(Extracted data entries)
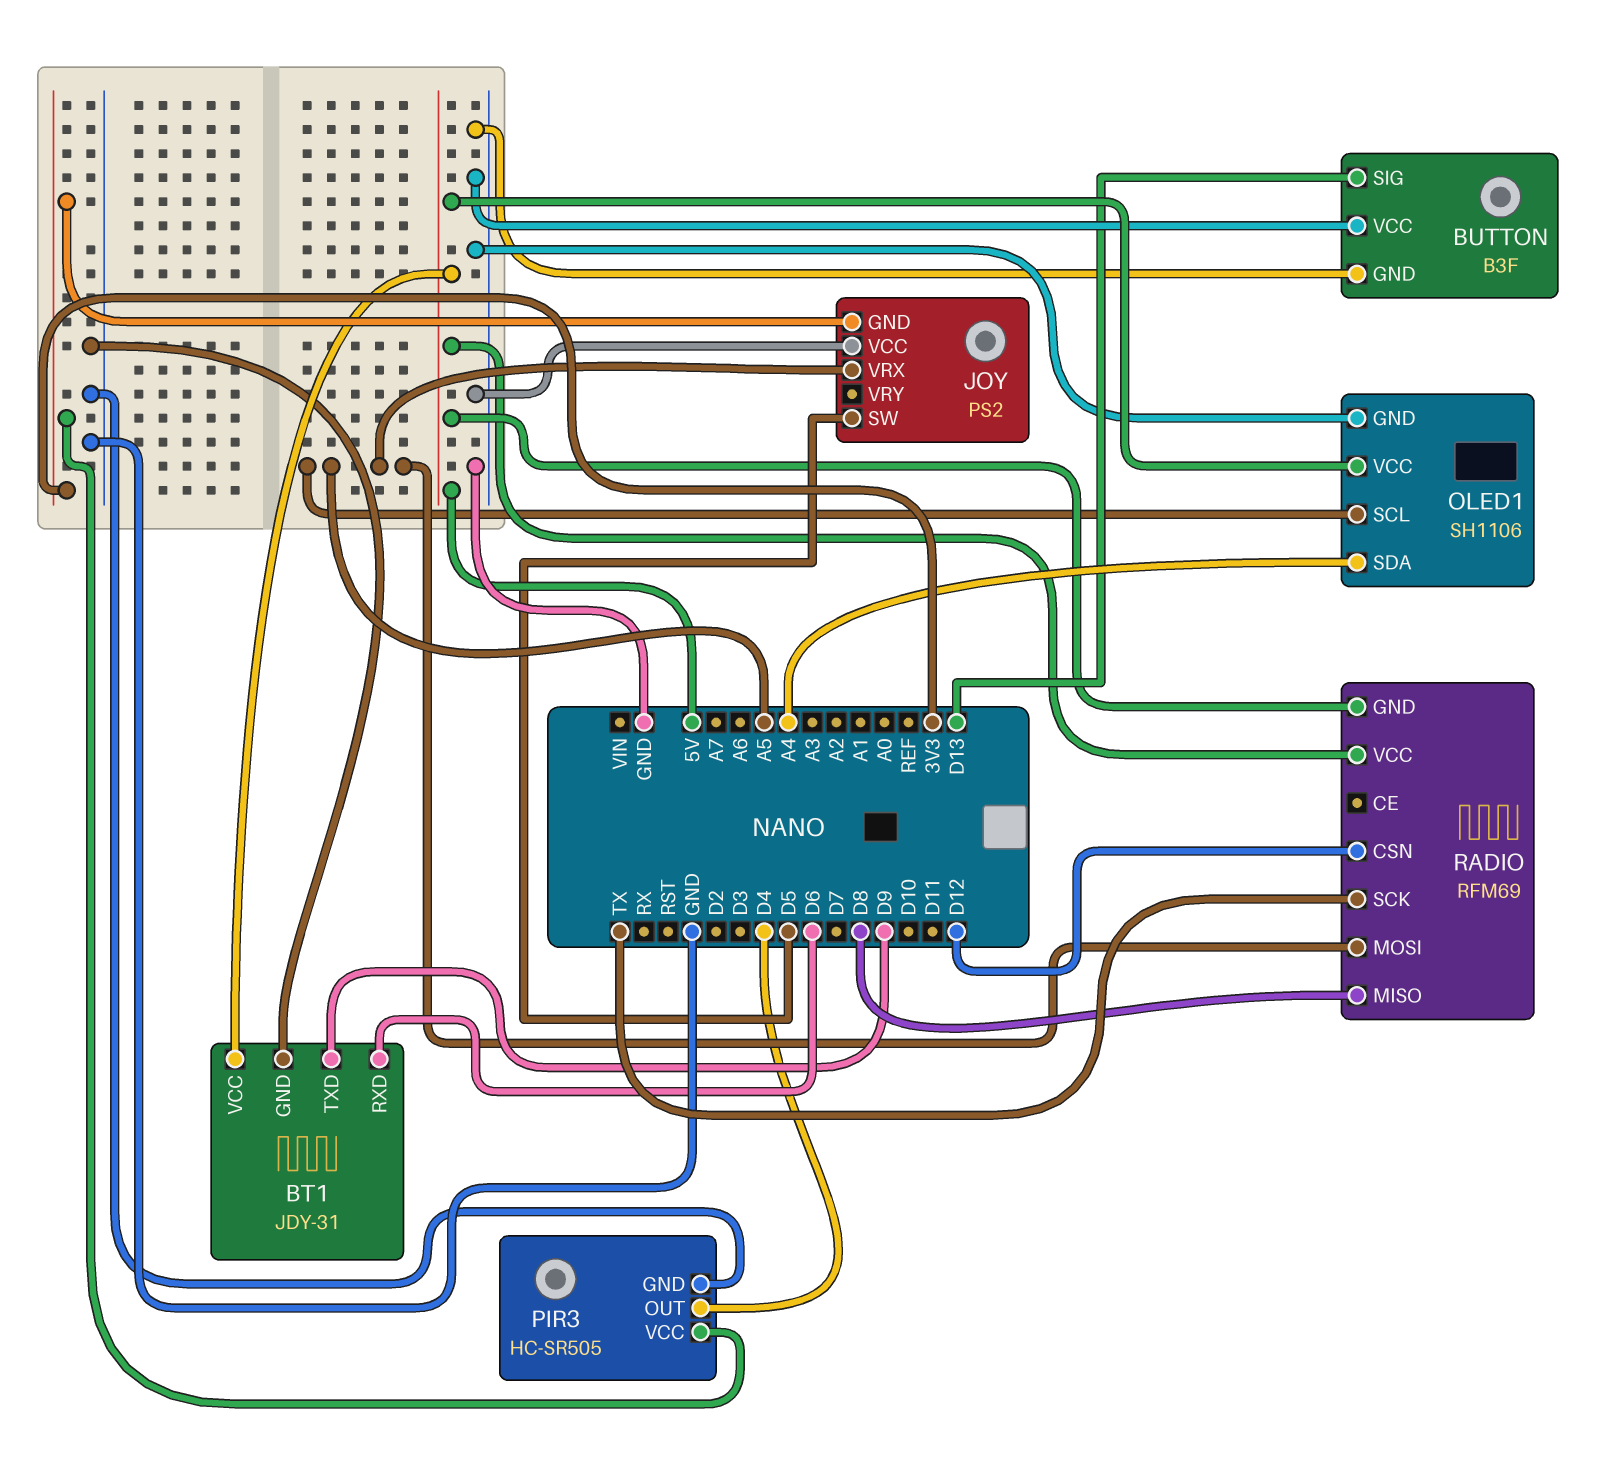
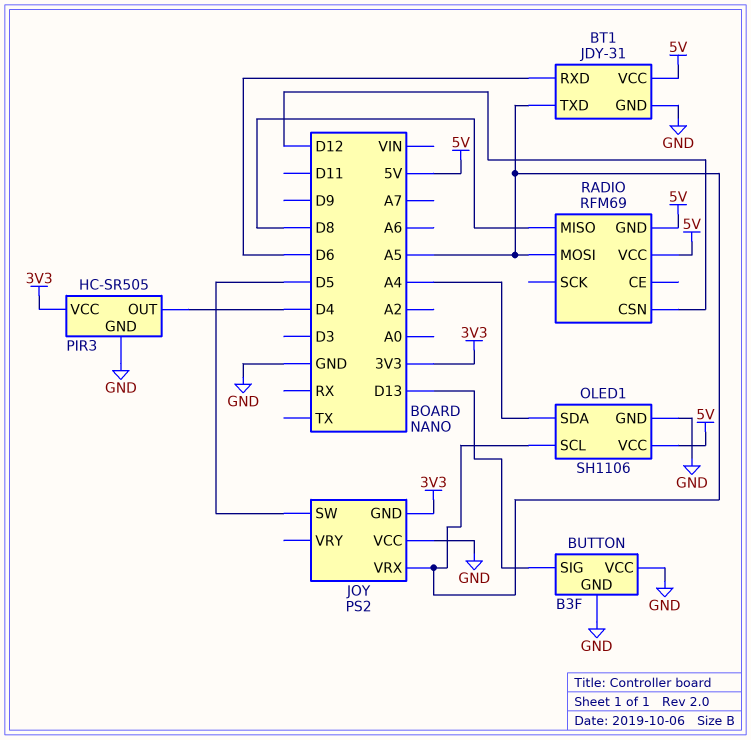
BT1 pin TXD: D9 -> A5
RADIO pin SCK: TX -> none

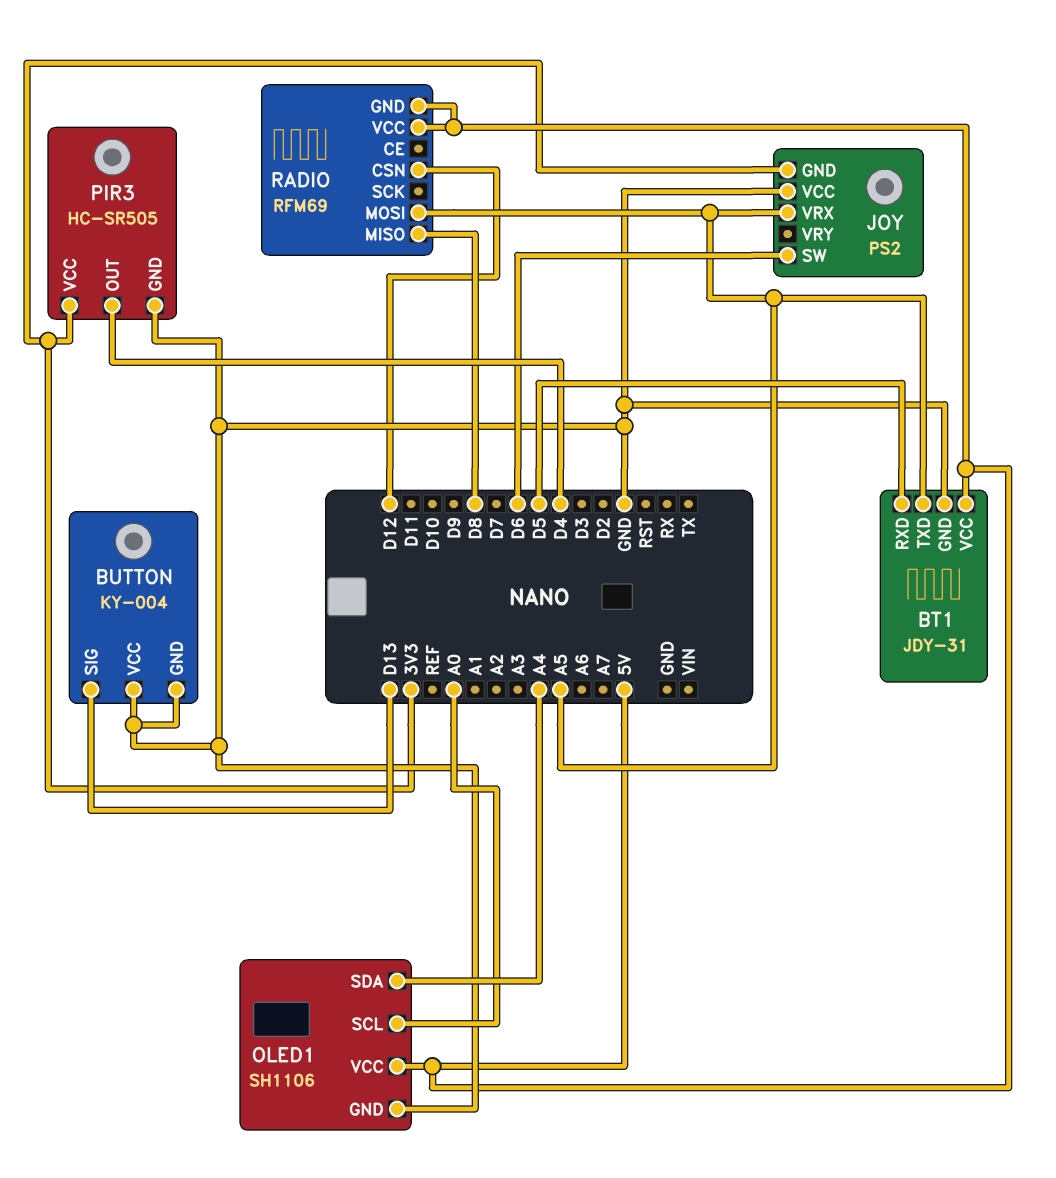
BT1 pin RXD: D6 -> D5
BUTTON: B3F -> KY-004
JOY pin SW: D5 -> D6
OLED1 pin SCL: A5 -> A0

Task prompt:
Your answer must be an exact transcription of the lines from the one containing "BUTTON: B3F -> KY-004" through the last line of the records above, and nothing else.

Response to this task:
BUTTON: B3F -> KY-004
JOY pin SW: D5 -> D6
OLED1 pin SCL: A5 -> A0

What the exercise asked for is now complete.